# [YOUR OBJECTIVE]
Below are records to retype exactly, except for the pictures.

# [SUPPLIED ENTRIES]
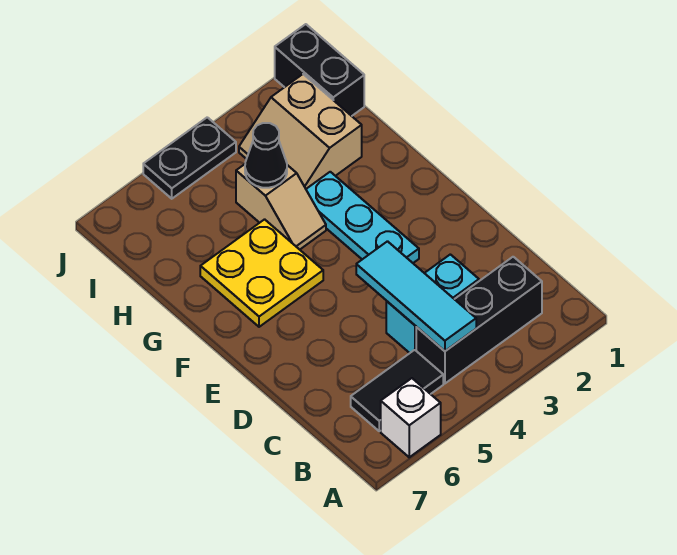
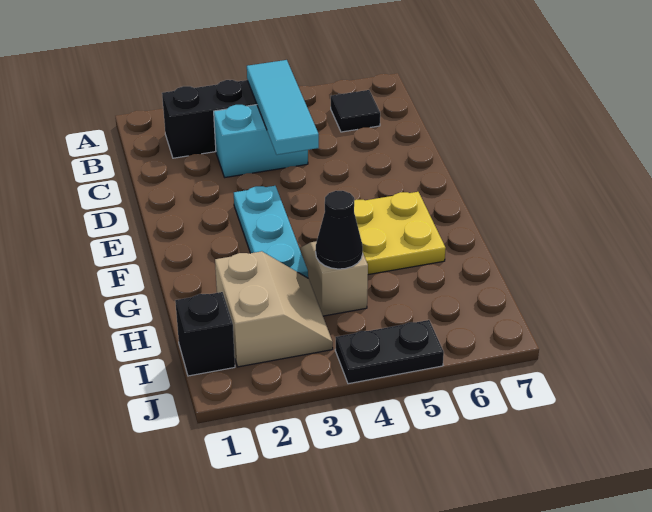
white brick A6 level 1 -> none
black tile B5:B6 level 1 -> black tile B6 level 1
black brick I1:J1 level 1 -> black brick I1 level 1

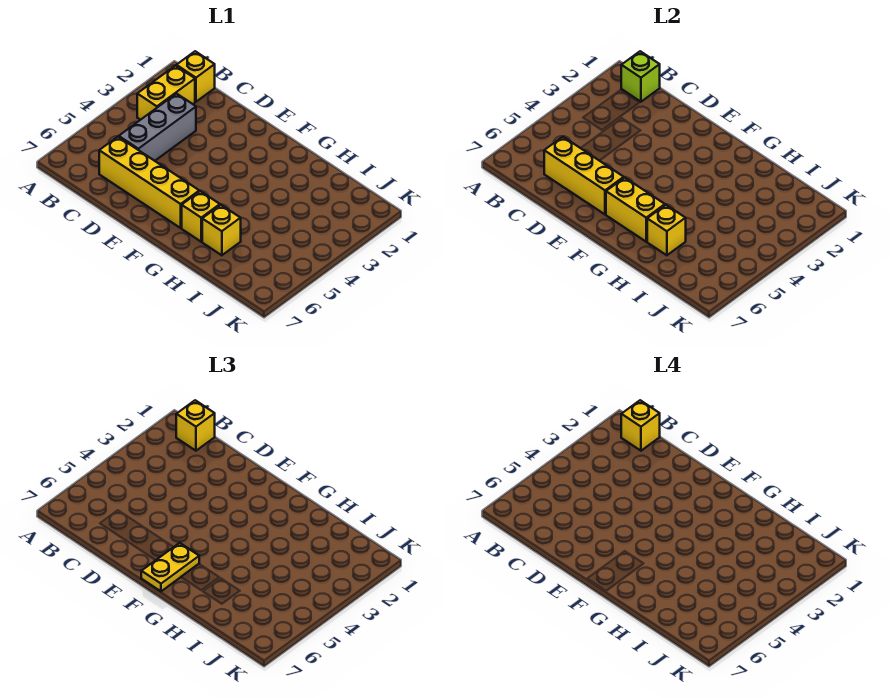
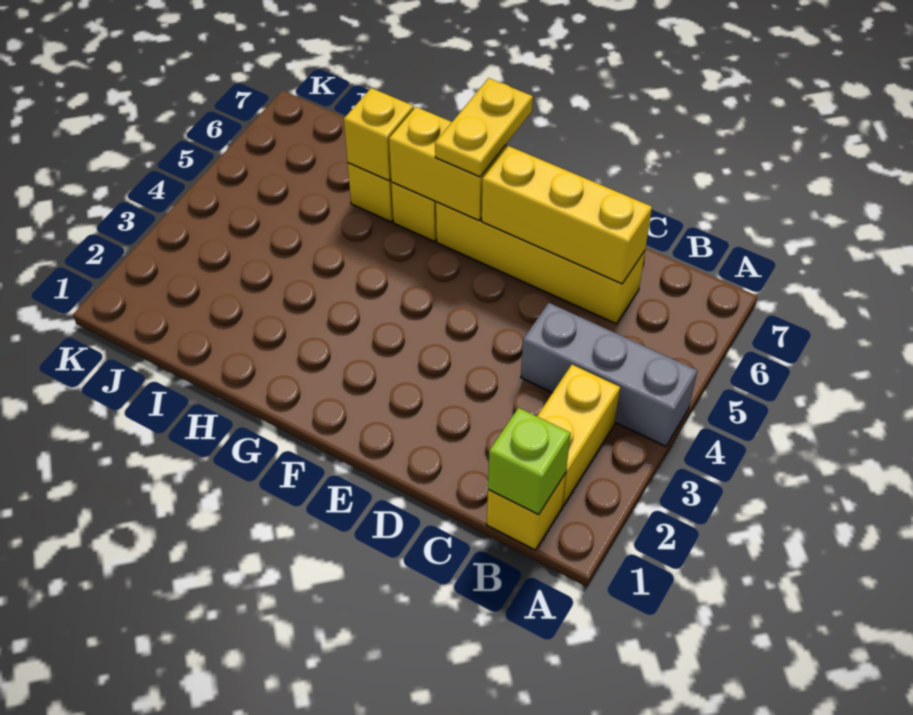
yellow brick B1 level 3 -> none
yellow brick B1 level 4 -> none
grey brick C3:C5 level 1 -> grey brick A4:C4 level 1

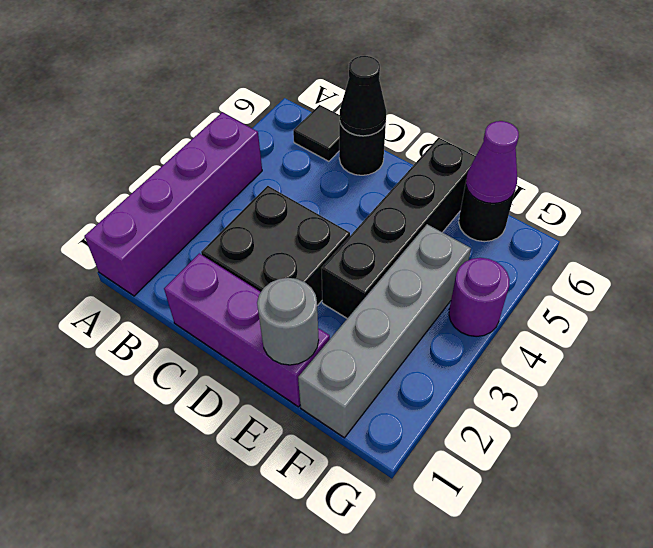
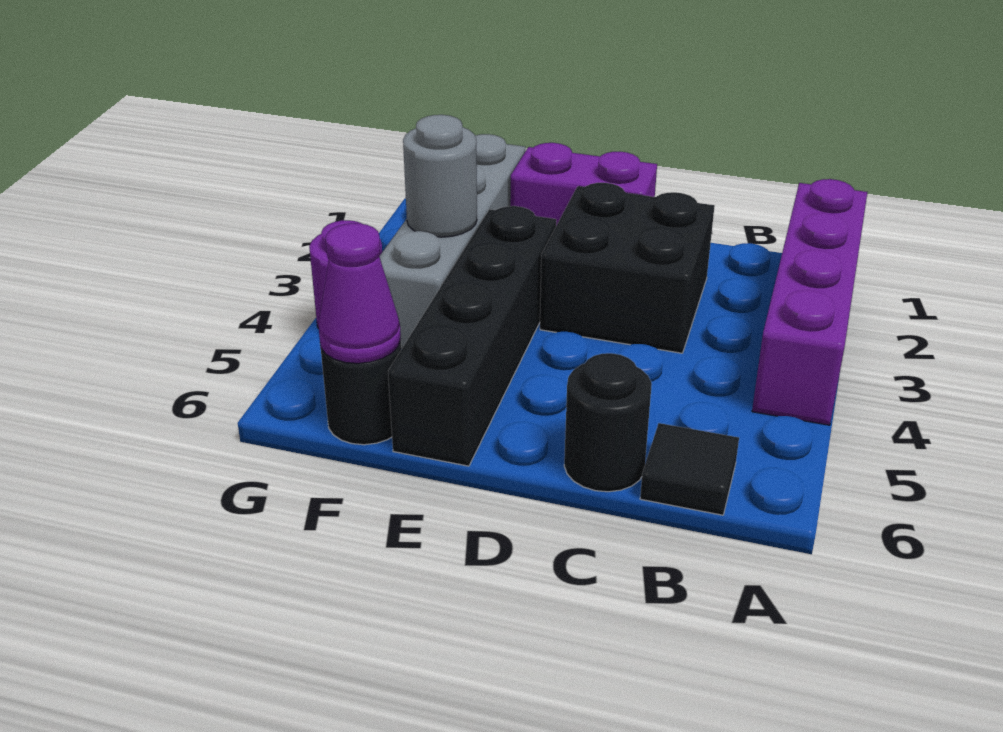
purple brick C1:E1 level 1 -> purple brick D1:E1 level 1
black cone C6 level 2 -> none
grey round brick E1 level 2 -> grey round brick F3 level 2

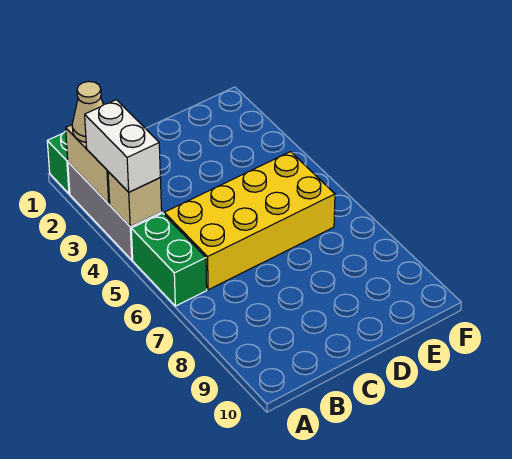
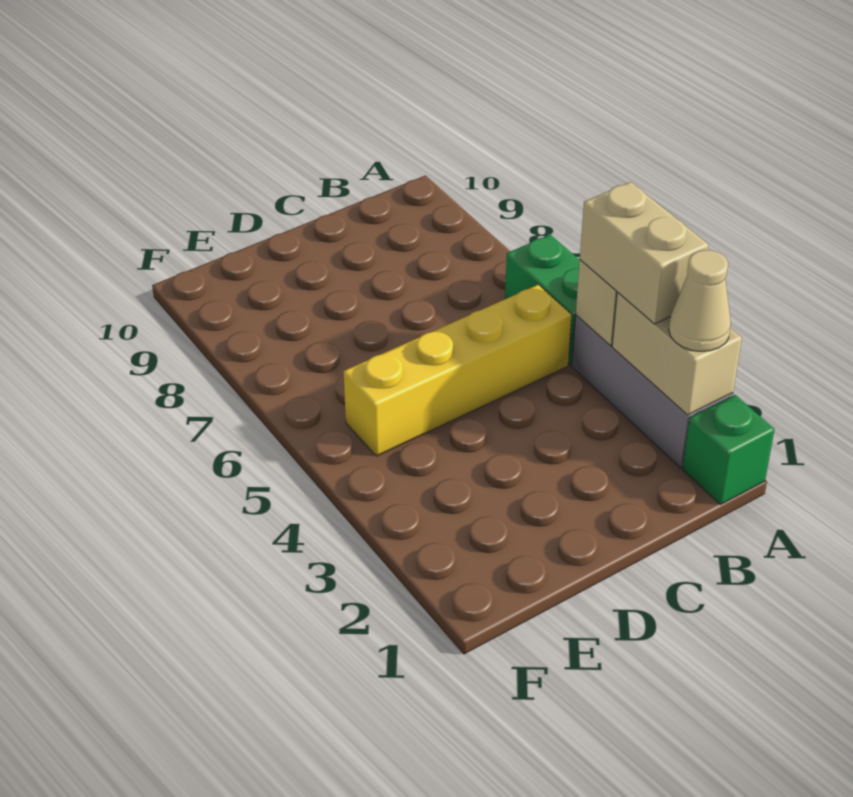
white brick A3:A4 level 3 -> tan brick A3:A4 level 3
yellow brick B5:E6 level 1 -> yellow brick B5:E5 level 1

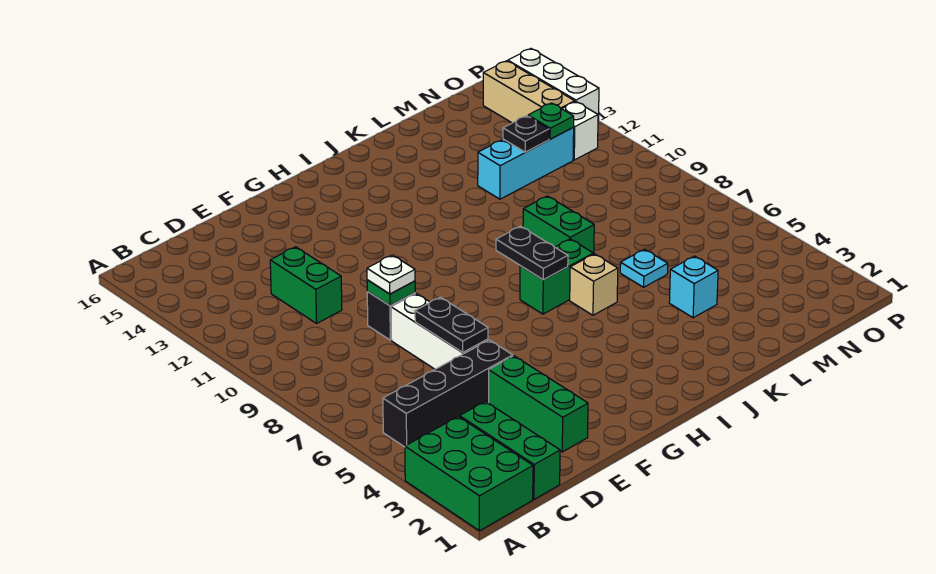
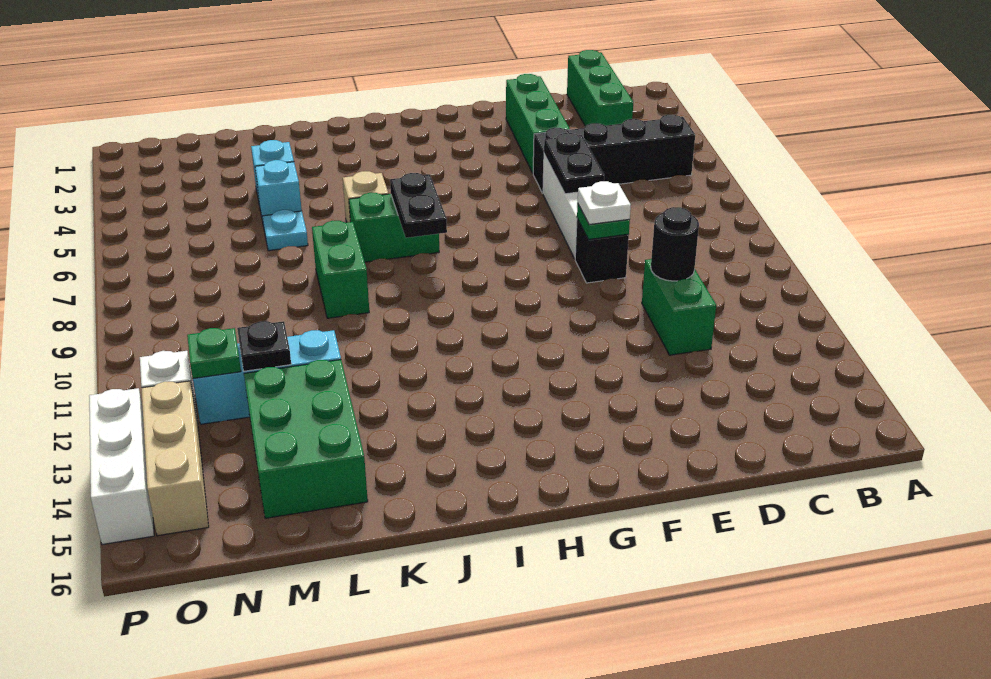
green brick A1:B3 level 1 -> green brick L13:M15 level 1
none -> black round brick D11 level 2
none -> cyan brick L5 level 1

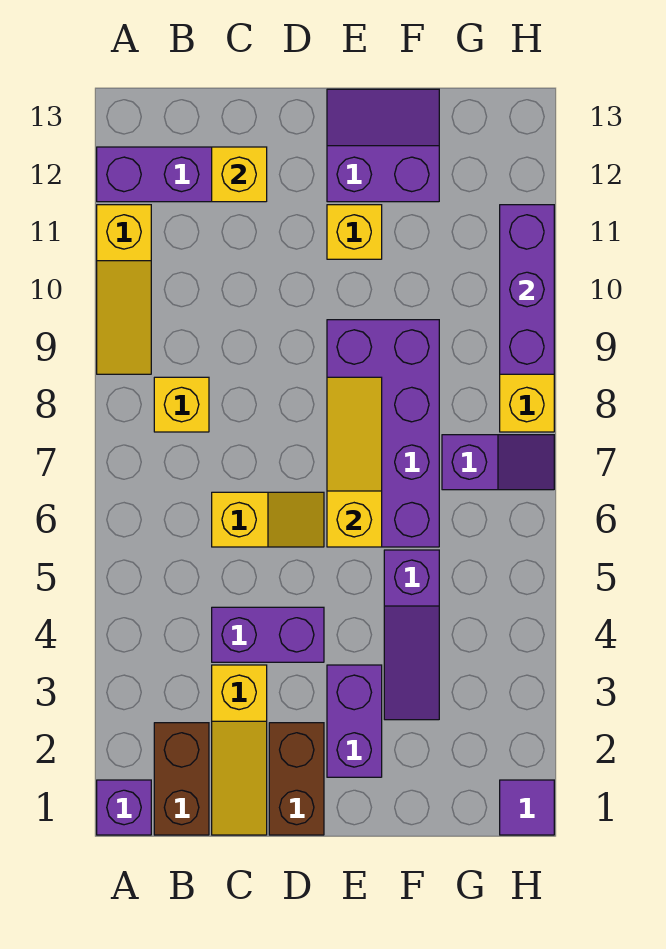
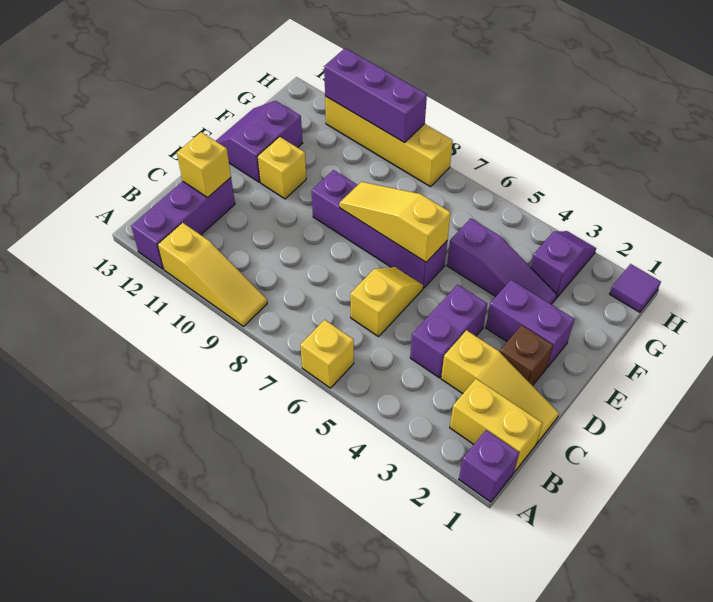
brown brick B1:B2 level 1 -> yellow brick B1:B2 level 1
yellow brick B8 level 1 -> yellow brick A6 level 1
brown brick D1:D2 level 1 -> brown brick D2 level 1
purple brick E6:F9 level 1 -> purple brick E6:E9 level 1
purple slope G7:H7 level 1 top G -> purple slope G3:H3 level 1 top G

# [SOLUTION FOR THIS PROBLEM]
white brick A6 level 1 -> none
black tile B5:B6 level 1 -> black tile B6 level 1
black brick I1:J1 level 1 -> black brick I1 level 1

yellow brick B1 level 3 -> none
yellow brick B1 level 4 -> none
grey brick C3:C5 level 1 -> grey brick A4:C4 level 1

purple brick C1:E1 level 1 -> purple brick D1:E1 level 1
black cone C6 level 2 -> none
grey round brick E1 level 2 -> grey round brick F3 level 2

white brick A3:A4 level 3 -> tan brick A3:A4 level 3
yellow brick B5:E6 level 1 -> yellow brick B5:E5 level 1

green brick A1:B3 level 1 -> green brick L13:M15 level 1
none -> black round brick D11 level 2
none -> cyan brick L5 level 1

brown brick B1:B2 level 1 -> yellow brick B1:B2 level 1
yellow brick B8 level 1 -> yellow brick A6 level 1
brown brick D1:D2 level 1 -> brown brick D2 level 1
purple brick E6:F9 level 1 -> purple brick E6:E9 level 1
purple slope G7:H7 level 1 top G -> purple slope G3:H3 level 1 top G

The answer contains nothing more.